GIVEN REQUEST: Locate each line of the material that contains the string "with" and copy those lines. Letter case must match.

Begin DATASET RECORDS

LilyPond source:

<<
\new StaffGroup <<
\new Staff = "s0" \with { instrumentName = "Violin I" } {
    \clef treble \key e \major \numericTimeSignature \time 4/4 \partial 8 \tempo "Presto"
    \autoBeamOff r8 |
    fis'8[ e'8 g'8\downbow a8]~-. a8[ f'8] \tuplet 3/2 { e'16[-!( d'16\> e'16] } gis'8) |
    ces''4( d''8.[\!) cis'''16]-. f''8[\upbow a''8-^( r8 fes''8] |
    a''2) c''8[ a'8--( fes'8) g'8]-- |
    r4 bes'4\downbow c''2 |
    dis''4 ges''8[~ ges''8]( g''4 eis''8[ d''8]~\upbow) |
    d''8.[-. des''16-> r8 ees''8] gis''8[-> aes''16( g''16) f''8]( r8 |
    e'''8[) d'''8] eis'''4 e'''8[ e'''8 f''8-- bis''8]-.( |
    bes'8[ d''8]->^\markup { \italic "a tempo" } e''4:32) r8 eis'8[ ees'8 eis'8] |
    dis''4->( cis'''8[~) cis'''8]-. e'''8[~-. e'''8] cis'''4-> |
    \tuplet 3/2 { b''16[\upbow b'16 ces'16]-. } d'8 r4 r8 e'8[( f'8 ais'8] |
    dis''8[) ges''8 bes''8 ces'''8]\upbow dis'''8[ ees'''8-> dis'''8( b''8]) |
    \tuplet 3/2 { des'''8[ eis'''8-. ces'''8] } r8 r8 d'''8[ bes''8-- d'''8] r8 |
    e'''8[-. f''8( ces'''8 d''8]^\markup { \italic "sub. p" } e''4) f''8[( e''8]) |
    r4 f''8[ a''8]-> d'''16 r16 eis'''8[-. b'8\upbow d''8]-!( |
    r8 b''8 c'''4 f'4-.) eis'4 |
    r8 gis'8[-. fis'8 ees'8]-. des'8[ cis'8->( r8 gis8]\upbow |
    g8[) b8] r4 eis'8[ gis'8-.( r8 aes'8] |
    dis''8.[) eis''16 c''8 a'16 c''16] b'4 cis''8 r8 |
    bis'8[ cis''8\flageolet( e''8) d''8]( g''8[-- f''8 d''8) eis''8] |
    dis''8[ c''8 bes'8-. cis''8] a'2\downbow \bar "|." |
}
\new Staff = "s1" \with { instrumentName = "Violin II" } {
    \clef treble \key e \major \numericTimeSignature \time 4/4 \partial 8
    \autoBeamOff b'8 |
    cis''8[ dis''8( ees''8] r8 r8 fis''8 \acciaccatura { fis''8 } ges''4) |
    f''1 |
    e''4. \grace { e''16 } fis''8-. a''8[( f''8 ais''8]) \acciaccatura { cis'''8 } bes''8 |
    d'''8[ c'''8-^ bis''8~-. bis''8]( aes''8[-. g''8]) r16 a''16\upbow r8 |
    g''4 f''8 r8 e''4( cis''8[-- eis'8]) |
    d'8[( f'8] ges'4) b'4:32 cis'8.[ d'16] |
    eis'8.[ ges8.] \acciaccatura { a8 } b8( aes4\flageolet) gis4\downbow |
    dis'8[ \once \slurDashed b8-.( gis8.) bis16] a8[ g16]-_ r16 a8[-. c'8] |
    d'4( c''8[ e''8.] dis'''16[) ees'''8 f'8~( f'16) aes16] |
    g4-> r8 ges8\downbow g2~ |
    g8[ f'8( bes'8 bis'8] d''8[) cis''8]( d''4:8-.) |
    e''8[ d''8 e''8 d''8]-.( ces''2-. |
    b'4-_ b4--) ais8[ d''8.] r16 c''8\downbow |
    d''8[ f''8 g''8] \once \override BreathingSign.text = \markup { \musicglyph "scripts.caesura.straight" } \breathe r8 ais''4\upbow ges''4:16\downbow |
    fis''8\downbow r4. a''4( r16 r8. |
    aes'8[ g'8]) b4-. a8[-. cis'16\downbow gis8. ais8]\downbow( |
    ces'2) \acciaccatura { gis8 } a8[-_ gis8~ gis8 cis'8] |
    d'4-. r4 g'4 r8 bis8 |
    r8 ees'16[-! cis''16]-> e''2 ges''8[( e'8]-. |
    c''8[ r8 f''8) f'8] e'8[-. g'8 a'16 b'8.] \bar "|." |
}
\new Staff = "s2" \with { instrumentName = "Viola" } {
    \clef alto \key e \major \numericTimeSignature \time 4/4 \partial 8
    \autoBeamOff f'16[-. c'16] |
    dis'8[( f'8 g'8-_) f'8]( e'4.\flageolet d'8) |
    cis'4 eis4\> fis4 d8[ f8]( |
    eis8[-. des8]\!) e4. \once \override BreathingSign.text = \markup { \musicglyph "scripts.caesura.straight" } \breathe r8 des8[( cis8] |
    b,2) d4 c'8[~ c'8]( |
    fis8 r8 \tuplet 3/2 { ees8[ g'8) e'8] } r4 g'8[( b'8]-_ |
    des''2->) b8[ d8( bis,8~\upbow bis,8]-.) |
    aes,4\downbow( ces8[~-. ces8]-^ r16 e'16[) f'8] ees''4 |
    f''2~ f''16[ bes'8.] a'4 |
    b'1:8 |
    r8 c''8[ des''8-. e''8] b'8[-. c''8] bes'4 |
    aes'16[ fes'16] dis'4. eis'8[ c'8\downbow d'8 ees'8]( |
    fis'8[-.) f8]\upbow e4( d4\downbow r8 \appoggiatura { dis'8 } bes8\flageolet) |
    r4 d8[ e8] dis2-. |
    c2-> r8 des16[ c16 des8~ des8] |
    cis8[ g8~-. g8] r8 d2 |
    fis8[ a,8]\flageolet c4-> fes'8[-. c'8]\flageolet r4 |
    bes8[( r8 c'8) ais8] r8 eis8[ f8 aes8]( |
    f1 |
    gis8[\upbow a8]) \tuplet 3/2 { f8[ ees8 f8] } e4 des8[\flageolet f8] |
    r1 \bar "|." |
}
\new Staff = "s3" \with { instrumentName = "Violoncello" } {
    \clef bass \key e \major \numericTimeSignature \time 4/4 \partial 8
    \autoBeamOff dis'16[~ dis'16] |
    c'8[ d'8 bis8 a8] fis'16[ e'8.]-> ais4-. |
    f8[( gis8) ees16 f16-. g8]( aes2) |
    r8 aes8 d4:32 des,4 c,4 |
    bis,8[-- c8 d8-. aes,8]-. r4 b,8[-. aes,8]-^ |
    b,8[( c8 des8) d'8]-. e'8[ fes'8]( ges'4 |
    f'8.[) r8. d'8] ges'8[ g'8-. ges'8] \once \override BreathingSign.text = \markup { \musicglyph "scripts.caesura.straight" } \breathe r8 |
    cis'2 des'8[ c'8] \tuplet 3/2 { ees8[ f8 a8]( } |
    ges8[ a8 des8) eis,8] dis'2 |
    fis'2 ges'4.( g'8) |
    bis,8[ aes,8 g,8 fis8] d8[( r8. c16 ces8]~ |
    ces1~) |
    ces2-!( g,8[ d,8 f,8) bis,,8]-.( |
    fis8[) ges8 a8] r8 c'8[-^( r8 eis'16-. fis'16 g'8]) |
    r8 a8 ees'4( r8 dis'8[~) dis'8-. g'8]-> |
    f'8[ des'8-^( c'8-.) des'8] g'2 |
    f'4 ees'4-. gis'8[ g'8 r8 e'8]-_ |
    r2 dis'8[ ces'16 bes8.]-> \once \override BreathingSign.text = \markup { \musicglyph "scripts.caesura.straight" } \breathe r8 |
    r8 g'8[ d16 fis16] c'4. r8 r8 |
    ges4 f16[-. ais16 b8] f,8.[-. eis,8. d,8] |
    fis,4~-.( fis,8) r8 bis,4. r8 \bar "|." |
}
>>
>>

End DATASET RECORDS

EXERCISE OUTPUT:
\new Staff = "s0" \with { instrumentName = "Violin I" } {
\new Staff = "s1" \with { instrumentName = "Violin II" } {
\new Staff = "s2" \with { instrumentName = "Viola" } {
\new Staff = "s3" \with { instrumentName = "Violoncello" } {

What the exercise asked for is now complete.